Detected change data
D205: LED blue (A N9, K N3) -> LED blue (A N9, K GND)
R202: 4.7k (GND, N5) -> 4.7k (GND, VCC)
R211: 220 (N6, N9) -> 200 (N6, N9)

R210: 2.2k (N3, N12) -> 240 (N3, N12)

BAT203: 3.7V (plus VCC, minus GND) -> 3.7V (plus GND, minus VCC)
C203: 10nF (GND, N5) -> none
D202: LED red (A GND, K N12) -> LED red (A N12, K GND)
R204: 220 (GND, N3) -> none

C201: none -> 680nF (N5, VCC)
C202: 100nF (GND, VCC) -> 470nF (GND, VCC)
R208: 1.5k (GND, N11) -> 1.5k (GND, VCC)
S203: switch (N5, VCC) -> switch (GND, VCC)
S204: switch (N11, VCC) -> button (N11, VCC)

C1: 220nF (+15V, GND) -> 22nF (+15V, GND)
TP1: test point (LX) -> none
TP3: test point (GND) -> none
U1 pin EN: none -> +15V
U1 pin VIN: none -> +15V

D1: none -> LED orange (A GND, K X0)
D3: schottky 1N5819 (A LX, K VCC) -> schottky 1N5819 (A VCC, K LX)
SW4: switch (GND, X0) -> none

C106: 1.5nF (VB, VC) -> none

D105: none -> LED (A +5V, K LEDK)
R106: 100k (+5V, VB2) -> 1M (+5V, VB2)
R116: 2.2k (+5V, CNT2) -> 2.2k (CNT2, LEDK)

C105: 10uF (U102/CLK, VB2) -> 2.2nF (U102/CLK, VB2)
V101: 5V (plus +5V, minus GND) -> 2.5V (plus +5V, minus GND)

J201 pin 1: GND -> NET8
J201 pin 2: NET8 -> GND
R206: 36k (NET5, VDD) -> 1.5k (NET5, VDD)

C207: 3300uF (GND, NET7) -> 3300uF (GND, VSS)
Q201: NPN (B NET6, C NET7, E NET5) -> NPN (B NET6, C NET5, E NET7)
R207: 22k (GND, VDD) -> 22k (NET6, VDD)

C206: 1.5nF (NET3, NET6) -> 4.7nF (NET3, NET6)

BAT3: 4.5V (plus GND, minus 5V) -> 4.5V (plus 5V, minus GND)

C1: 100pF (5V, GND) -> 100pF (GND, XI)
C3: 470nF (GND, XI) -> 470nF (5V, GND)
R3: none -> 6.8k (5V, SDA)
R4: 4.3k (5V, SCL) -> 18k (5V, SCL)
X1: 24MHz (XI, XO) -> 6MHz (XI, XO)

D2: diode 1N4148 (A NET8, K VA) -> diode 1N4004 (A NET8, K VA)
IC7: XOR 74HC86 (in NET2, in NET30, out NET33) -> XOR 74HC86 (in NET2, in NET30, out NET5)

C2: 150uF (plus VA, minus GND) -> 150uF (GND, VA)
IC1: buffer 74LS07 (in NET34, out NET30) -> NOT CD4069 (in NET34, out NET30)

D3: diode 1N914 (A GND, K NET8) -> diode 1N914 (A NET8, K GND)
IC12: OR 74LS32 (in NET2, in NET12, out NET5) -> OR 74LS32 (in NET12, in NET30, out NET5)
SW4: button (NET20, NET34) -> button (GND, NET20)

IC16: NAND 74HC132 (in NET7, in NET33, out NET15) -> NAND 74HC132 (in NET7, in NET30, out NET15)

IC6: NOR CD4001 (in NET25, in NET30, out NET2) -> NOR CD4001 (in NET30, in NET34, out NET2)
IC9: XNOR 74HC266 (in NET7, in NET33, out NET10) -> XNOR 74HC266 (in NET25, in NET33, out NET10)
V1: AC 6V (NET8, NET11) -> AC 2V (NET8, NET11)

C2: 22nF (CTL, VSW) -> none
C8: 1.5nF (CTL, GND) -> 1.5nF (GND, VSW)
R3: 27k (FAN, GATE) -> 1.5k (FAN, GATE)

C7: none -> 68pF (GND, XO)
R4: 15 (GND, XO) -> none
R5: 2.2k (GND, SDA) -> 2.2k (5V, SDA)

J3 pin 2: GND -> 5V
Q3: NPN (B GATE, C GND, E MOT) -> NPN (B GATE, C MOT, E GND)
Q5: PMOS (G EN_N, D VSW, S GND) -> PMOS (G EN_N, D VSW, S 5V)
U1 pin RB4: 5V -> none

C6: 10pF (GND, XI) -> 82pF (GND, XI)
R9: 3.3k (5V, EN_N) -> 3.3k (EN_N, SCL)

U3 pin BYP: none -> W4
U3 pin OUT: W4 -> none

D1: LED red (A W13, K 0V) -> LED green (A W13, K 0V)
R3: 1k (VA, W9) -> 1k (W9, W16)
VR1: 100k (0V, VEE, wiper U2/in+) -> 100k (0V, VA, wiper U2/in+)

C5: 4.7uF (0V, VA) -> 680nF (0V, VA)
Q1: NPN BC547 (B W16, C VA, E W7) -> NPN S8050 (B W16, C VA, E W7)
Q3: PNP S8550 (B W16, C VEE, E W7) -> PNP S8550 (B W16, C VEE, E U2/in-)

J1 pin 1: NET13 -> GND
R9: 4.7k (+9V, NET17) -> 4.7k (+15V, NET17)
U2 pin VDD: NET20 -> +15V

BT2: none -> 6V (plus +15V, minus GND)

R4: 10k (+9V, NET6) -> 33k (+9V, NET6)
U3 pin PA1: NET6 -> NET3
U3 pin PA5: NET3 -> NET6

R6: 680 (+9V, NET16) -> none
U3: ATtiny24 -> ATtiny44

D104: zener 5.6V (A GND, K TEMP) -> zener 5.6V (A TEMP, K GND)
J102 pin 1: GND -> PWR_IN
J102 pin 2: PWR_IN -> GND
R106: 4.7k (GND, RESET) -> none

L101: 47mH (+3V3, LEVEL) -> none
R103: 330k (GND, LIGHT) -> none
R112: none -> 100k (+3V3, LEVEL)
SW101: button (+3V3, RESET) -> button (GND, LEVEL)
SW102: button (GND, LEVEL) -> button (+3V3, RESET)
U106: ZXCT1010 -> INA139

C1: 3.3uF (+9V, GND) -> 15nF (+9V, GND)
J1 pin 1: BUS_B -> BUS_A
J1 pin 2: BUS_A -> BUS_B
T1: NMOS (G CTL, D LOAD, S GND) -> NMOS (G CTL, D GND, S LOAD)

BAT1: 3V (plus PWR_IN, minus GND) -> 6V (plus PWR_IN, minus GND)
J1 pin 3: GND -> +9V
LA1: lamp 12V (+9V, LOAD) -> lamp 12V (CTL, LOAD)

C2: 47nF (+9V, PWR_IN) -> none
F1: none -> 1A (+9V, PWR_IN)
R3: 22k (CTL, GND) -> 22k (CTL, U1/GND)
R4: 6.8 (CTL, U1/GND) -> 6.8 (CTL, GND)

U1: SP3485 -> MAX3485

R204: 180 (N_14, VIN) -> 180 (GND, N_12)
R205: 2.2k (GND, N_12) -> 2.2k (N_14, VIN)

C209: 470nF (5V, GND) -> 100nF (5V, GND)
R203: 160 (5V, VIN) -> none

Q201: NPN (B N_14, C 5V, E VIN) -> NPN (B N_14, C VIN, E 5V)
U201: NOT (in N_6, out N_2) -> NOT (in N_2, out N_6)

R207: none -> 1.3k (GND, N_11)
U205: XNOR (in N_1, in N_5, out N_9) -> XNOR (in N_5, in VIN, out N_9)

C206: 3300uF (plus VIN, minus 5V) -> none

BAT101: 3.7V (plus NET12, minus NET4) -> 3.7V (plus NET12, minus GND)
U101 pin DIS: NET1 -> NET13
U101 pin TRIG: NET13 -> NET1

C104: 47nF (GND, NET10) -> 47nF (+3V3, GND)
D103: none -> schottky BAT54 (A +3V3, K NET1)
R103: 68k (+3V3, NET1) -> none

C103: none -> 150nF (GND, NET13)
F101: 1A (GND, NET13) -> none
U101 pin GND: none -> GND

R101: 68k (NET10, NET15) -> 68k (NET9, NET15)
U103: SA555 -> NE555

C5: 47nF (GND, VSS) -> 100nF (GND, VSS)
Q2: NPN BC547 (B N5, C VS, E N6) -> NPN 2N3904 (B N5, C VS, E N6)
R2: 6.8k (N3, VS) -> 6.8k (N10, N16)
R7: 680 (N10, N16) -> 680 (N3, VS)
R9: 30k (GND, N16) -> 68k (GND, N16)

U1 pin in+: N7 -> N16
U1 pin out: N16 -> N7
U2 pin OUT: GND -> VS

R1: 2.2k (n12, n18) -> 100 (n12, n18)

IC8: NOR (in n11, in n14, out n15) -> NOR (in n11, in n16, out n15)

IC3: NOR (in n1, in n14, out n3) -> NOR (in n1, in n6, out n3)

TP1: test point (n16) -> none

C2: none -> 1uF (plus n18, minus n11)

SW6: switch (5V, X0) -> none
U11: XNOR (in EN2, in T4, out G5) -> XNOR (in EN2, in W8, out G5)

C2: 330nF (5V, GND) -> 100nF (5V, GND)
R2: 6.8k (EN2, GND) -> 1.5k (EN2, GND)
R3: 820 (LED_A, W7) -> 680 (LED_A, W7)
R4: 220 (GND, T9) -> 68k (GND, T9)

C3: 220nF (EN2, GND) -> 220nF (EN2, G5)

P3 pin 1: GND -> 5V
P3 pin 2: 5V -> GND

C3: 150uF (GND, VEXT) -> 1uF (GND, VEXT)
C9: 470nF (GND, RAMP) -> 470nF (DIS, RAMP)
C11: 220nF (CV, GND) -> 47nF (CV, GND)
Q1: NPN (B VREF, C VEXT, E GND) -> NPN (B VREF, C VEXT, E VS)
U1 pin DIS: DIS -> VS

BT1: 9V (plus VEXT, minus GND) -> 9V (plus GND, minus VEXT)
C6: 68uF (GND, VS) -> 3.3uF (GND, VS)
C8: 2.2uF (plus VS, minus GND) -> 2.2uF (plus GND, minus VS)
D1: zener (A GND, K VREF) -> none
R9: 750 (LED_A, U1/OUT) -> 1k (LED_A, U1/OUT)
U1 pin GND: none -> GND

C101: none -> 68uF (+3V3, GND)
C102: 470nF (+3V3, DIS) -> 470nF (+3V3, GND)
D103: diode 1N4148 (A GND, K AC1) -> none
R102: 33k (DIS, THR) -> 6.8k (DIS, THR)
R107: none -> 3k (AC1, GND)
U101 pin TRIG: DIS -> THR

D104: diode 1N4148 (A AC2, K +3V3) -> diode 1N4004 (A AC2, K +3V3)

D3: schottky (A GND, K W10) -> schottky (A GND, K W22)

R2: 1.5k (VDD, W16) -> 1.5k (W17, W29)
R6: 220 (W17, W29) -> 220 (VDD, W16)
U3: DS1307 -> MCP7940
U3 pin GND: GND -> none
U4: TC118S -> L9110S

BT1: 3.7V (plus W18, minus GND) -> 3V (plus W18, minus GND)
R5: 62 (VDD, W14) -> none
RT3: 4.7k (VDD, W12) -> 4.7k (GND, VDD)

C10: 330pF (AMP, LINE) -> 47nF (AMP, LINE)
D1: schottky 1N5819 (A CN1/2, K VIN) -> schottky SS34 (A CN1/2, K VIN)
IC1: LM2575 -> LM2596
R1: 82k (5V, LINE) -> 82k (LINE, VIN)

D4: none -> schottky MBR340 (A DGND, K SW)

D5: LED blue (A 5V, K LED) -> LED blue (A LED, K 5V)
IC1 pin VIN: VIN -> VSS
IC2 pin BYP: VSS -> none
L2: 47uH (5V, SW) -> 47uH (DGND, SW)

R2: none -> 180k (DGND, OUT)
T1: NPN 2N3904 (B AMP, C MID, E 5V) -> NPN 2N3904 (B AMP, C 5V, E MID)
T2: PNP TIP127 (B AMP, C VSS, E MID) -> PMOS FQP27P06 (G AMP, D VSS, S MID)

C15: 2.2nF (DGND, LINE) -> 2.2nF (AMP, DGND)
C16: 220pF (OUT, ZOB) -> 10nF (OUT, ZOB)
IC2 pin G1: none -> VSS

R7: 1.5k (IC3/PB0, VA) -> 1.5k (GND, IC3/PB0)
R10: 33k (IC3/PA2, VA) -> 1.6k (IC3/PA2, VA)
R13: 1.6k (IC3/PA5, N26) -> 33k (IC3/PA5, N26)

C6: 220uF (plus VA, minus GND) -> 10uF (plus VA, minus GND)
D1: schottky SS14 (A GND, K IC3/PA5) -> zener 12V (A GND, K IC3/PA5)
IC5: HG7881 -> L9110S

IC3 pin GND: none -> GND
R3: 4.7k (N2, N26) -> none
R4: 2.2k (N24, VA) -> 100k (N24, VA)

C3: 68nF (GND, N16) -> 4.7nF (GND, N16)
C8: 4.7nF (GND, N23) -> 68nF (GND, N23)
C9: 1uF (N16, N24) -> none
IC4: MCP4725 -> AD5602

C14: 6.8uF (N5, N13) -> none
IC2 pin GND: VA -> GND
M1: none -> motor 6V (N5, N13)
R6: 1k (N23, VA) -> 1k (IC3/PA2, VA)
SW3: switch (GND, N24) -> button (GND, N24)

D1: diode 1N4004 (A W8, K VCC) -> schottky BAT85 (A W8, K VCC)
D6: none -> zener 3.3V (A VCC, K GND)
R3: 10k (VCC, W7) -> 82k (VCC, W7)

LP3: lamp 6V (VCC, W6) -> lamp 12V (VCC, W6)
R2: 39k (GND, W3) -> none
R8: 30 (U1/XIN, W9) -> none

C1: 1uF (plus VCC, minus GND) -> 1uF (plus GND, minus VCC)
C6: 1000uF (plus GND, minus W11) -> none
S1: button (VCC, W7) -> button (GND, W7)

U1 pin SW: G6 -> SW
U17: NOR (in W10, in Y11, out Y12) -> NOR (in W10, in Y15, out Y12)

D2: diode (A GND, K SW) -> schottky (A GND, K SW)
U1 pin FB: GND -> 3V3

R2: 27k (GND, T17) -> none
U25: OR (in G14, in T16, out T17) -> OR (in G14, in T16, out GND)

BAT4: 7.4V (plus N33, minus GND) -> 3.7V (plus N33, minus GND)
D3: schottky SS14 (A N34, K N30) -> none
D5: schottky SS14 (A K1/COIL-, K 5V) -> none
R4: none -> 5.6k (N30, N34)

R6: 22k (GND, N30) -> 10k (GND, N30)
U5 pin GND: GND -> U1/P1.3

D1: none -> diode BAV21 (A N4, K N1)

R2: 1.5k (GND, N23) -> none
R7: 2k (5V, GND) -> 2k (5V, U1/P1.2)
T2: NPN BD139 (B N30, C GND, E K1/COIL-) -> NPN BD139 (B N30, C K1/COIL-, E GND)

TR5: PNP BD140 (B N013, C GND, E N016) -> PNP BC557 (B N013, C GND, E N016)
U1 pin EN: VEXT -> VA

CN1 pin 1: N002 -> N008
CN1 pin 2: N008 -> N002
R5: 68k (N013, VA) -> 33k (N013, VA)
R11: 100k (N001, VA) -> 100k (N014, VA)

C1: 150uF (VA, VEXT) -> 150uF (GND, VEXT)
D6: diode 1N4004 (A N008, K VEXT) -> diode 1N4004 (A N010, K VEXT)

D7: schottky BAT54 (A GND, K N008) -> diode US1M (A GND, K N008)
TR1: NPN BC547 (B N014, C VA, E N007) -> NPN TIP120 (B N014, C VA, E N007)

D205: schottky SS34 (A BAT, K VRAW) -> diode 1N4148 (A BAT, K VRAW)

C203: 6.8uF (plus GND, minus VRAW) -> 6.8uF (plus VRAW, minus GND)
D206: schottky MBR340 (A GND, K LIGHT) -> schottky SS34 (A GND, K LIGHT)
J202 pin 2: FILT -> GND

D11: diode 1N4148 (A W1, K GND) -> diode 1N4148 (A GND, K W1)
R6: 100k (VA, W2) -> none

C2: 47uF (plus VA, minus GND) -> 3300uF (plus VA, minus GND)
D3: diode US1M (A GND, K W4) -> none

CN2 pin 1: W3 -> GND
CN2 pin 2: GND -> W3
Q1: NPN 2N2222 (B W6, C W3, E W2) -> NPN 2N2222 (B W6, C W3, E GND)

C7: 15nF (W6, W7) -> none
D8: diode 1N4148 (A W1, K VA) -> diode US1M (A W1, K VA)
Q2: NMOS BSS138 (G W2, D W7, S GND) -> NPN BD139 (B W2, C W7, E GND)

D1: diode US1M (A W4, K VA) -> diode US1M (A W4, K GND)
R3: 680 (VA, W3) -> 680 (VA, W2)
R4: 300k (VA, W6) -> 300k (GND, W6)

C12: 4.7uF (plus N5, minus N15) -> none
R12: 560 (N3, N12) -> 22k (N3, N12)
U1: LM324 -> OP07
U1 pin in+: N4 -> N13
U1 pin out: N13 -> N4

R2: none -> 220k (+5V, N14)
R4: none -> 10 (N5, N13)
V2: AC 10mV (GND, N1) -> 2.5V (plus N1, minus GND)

*TASK INSTRUCTIONS:*
Beginning at the line with "U101 pin DIS: NET1 -> NET13" and stopping after the line with "R101: 68k (NET10, NET15) -> 68k (NET9, NET15)", please write out every line of the data above exactly and nothing else.

*SOLUTION FOR THIS PROBLEM:*
U101 pin DIS: NET1 -> NET13
U101 pin TRIG: NET13 -> NET1

C104: 47nF (GND, NET10) -> 47nF (+3V3, GND)
D103: none -> schottky BAT54 (A +3V3, K NET1)
R103: 68k (+3V3, NET1) -> none

C103: none -> 150nF (GND, NET13)
F101: 1A (GND, NET13) -> none
U101 pin GND: none -> GND

R101: 68k (NET10, NET15) -> 68k (NET9, NET15)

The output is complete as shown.